* [Exercise goal]:
Set down all of the records exactly, leaving none out.

(Colored geometric primitive data)

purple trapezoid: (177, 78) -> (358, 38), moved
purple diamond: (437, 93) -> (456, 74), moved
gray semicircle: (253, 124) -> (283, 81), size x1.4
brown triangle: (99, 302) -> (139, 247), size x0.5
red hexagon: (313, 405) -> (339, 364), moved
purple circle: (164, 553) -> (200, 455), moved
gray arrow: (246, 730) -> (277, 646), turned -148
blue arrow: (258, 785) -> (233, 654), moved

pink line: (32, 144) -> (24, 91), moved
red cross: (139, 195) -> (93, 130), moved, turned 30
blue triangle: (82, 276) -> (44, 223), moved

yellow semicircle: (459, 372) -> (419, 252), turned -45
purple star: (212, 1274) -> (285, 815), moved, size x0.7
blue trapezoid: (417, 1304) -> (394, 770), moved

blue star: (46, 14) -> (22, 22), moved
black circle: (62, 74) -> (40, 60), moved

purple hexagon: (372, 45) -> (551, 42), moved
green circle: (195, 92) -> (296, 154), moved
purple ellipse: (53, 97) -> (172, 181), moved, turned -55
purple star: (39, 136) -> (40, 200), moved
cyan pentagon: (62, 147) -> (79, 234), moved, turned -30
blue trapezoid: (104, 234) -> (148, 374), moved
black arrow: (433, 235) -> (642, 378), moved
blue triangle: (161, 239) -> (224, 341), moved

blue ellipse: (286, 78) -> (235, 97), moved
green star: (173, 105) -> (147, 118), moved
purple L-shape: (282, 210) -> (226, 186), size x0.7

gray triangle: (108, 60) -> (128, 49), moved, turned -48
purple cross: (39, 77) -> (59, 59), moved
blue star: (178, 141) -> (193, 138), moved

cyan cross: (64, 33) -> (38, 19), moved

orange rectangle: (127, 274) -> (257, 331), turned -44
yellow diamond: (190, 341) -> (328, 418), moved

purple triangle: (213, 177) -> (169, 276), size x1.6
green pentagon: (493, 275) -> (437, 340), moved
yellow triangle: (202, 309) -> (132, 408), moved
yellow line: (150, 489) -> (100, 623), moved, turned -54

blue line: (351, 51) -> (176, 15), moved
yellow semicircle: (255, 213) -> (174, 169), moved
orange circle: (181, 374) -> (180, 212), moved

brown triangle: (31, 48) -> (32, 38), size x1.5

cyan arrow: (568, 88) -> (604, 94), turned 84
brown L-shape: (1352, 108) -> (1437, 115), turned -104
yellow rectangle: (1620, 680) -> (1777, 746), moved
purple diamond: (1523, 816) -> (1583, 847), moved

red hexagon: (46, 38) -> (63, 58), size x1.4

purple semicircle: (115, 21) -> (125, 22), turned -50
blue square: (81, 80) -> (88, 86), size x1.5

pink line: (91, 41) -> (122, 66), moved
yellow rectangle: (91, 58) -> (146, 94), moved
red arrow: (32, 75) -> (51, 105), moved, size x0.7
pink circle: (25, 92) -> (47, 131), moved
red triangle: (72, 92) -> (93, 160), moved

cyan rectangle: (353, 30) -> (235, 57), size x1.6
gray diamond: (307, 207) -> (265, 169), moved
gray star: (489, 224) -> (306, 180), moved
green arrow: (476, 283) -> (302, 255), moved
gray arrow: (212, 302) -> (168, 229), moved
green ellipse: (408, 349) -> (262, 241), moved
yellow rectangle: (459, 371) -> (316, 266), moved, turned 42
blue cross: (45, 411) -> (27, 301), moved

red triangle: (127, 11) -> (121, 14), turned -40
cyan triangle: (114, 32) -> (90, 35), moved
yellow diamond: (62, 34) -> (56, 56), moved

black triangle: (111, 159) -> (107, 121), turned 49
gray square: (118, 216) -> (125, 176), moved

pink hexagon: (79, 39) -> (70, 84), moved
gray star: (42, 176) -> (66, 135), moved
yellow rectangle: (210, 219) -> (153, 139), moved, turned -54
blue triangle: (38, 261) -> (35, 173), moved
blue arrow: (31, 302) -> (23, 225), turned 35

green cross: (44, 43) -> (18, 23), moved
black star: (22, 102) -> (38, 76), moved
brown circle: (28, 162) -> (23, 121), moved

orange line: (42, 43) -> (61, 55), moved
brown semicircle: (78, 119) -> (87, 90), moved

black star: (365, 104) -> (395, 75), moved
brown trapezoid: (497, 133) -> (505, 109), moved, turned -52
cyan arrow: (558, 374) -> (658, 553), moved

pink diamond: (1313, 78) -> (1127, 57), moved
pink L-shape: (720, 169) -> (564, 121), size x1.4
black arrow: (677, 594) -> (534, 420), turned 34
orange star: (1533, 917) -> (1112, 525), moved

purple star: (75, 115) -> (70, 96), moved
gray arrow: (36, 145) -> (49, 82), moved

* [Solution to the exercise]:
purple trapezoid: (177, 78) -> (358, 38), moved
purple diamond: (437, 93) -> (456, 74), moved
gray semicircle: (253, 124) -> (283, 81), size x1.4
brown triangle: (99, 302) -> (139, 247), size x0.5
red hexagon: (313, 405) -> (339, 364), moved
purple circle: (164, 553) -> (200, 455), moved
gray arrow: (246, 730) -> (277, 646), turned -148
blue arrow: (258, 785) -> (233, 654), moved

pink line: (32, 144) -> (24, 91), moved
red cross: (139, 195) -> (93, 130), moved, turned 30
blue triangle: (82, 276) -> (44, 223), moved

yellow semicircle: (459, 372) -> (419, 252), turned -45
purple star: (212, 1274) -> (285, 815), moved, size x0.7
blue trapezoid: (417, 1304) -> (394, 770), moved

blue star: (46, 14) -> (22, 22), moved
black circle: (62, 74) -> (40, 60), moved

purple hexagon: (372, 45) -> (551, 42), moved
green circle: (195, 92) -> (296, 154), moved
purple ellipse: (53, 97) -> (172, 181), moved, turned -55
purple star: (39, 136) -> (40, 200), moved
cyan pentagon: (62, 147) -> (79, 234), moved, turned -30
blue trapezoid: (104, 234) -> (148, 374), moved
black arrow: (433, 235) -> (642, 378), moved
blue triangle: (161, 239) -> (224, 341), moved

blue ellipse: (286, 78) -> (235, 97), moved
green star: (173, 105) -> (147, 118), moved
purple L-shape: (282, 210) -> (226, 186), size x0.7

gray triangle: (108, 60) -> (128, 49), moved, turned -48
purple cross: (39, 77) -> (59, 59), moved
blue star: (178, 141) -> (193, 138), moved

cyan cross: (64, 33) -> (38, 19), moved

orange rectangle: (127, 274) -> (257, 331), turned -44
yellow diamond: (190, 341) -> (328, 418), moved

purple triangle: (213, 177) -> (169, 276), size x1.6
green pentagon: (493, 275) -> (437, 340), moved
yellow triangle: (202, 309) -> (132, 408), moved
yellow line: (150, 489) -> (100, 623), moved, turned -54

blue line: (351, 51) -> (176, 15), moved
yellow semicircle: (255, 213) -> (174, 169), moved
orange circle: (181, 374) -> (180, 212), moved

brown triangle: (31, 48) -> (32, 38), size x1.5

cyan arrow: (568, 88) -> (604, 94), turned 84
brown L-shape: (1352, 108) -> (1437, 115), turned -104
yellow rectangle: (1620, 680) -> (1777, 746), moved
purple diamond: (1523, 816) -> (1583, 847), moved

red hexagon: (46, 38) -> (63, 58), size x1.4

purple semicircle: (115, 21) -> (125, 22), turned -50
blue square: (81, 80) -> (88, 86), size x1.5

pink line: (91, 41) -> (122, 66), moved
yellow rectangle: (91, 58) -> (146, 94), moved
red arrow: (32, 75) -> (51, 105), moved, size x0.7
pink circle: (25, 92) -> (47, 131), moved
red triangle: (72, 92) -> (93, 160), moved

cyan rectangle: (353, 30) -> (235, 57), size x1.6
gray diamond: (307, 207) -> (265, 169), moved
gray star: (489, 224) -> (306, 180), moved
green arrow: (476, 283) -> (302, 255), moved
gray arrow: (212, 302) -> (168, 229), moved
green ellipse: (408, 349) -> (262, 241), moved
yellow rectangle: (459, 371) -> (316, 266), moved, turned 42
blue cross: (45, 411) -> (27, 301), moved

red triangle: (127, 11) -> (121, 14), turned -40
cyan triangle: (114, 32) -> (90, 35), moved
yellow diamond: (62, 34) -> (56, 56), moved

black triangle: (111, 159) -> (107, 121), turned 49
gray square: (118, 216) -> (125, 176), moved

pink hexagon: (79, 39) -> (70, 84), moved
gray star: (42, 176) -> (66, 135), moved
yellow rectangle: (210, 219) -> (153, 139), moved, turned -54
blue triangle: (38, 261) -> (35, 173), moved
blue arrow: (31, 302) -> (23, 225), turned 35

green cross: (44, 43) -> (18, 23), moved
black star: (22, 102) -> (38, 76), moved
brown circle: (28, 162) -> (23, 121), moved

orange line: (42, 43) -> (61, 55), moved
brown semicircle: (78, 119) -> (87, 90), moved

black star: (365, 104) -> (395, 75), moved
brown trapezoid: (497, 133) -> (505, 109), moved, turned -52
cyan arrow: (558, 374) -> (658, 553), moved

pink diamond: (1313, 78) -> (1127, 57), moved
pink L-shape: (720, 169) -> (564, 121), size x1.4
black arrow: (677, 594) -> (534, 420), turned 34
orange star: (1533, 917) -> (1112, 525), moved

purple star: (75, 115) -> (70, 96), moved
gray arrow: (36, 145) -> (49, 82), moved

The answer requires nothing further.